## Begin

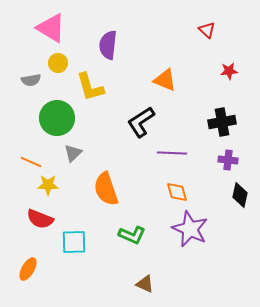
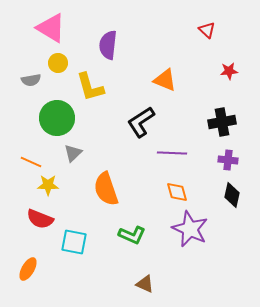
black diamond: moved 8 px left
cyan square: rotated 12 degrees clockwise
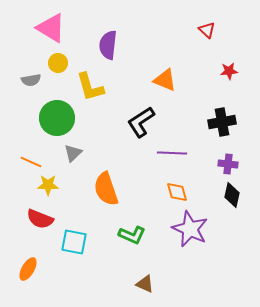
purple cross: moved 4 px down
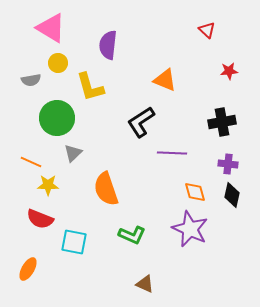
orange diamond: moved 18 px right
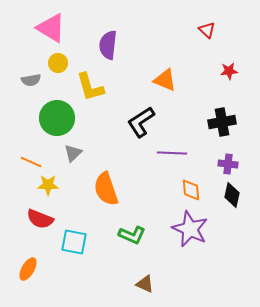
orange diamond: moved 4 px left, 2 px up; rotated 10 degrees clockwise
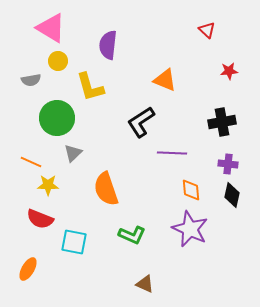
yellow circle: moved 2 px up
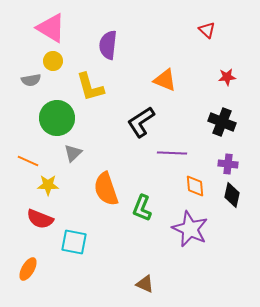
yellow circle: moved 5 px left
red star: moved 2 px left, 6 px down
black cross: rotated 32 degrees clockwise
orange line: moved 3 px left, 1 px up
orange diamond: moved 4 px right, 4 px up
green L-shape: moved 10 px right, 27 px up; rotated 88 degrees clockwise
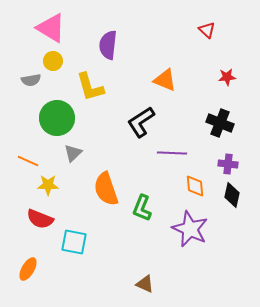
black cross: moved 2 px left, 1 px down
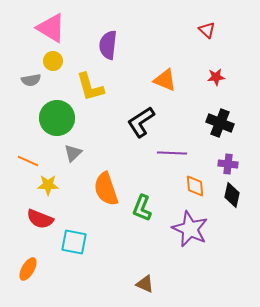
red star: moved 11 px left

## End

Your goal: Repeat the listing above line for line without changing any wording, and leave out every picture.

Answer in full:
black diamond: moved 8 px left
cyan square: rotated 12 degrees clockwise
purple cross: moved 4 px down
orange diamond: moved 18 px right
orange diamond: moved 4 px left, 2 px up; rotated 10 degrees clockwise
yellow circle: moved 2 px up
yellow circle: moved 5 px left
red star: moved 2 px left, 6 px down
black cross: rotated 32 degrees clockwise
orange line: moved 3 px left, 1 px up
orange diamond: moved 4 px right, 4 px up
green L-shape: moved 10 px right, 27 px up; rotated 88 degrees clockwise
black cross: moved 2 px left, 1 px down
red star: moved 11 px left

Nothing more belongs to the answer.